WHAT THE EXERCISE ASKS - Reproduce the whole listing exactly.

DATA -
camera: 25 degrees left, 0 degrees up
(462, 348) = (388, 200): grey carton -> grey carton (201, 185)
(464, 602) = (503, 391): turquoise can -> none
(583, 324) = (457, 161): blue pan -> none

EXERCISE SOLUTION -
camera: 25 degrees left, 0 degrees up
(462, 348) = (388, 200): grey carton -> grey carton (201, 185)
(464, 602) = (503, 391): turquoise can -> none
(583, 324) = (457, 161): blue pan -> none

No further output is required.